DATA PROVIDED ▸
———

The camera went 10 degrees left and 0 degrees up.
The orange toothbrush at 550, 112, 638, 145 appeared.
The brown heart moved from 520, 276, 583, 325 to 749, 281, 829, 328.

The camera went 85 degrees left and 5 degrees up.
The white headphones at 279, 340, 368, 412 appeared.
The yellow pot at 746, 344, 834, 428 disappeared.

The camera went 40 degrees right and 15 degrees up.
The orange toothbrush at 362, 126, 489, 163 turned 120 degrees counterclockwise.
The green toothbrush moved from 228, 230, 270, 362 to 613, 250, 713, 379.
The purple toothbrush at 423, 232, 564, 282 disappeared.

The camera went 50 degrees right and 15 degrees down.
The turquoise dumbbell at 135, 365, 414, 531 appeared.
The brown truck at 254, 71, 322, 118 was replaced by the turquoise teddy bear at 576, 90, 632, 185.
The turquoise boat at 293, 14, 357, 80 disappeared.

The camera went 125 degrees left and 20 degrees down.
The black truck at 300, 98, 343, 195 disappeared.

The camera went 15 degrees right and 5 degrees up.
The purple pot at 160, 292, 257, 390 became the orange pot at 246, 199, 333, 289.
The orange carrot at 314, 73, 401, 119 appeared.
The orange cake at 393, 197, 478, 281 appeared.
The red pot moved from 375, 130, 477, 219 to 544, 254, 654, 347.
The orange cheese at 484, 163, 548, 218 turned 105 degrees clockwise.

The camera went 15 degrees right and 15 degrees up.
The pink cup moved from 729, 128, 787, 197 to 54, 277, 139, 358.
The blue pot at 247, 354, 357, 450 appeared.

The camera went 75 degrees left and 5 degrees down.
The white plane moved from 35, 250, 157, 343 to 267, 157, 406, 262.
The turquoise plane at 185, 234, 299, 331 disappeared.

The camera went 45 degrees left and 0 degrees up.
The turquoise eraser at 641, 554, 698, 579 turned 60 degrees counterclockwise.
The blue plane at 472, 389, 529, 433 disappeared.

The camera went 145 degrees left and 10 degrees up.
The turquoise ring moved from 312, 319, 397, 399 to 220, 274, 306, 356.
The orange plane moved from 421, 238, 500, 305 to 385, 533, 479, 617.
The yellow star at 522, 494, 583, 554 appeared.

———

TASK DESCRIPTION ▸
Retype the entries exactly from the first line, stopping after the line with "The white headphones".

WRITTEN ANSWER ▸
The camera went 10 degrees left and 0 degrees up.
The orange toothbrush at 550, 112, 638, 145 appeared.
The brown heart moved from 520, 276, 583, 325 to 749, 281, 829, 328.

The camera went 85 degrees left and 5 degrees up.
The white headphones at 279, 340, 368, 412 appeared.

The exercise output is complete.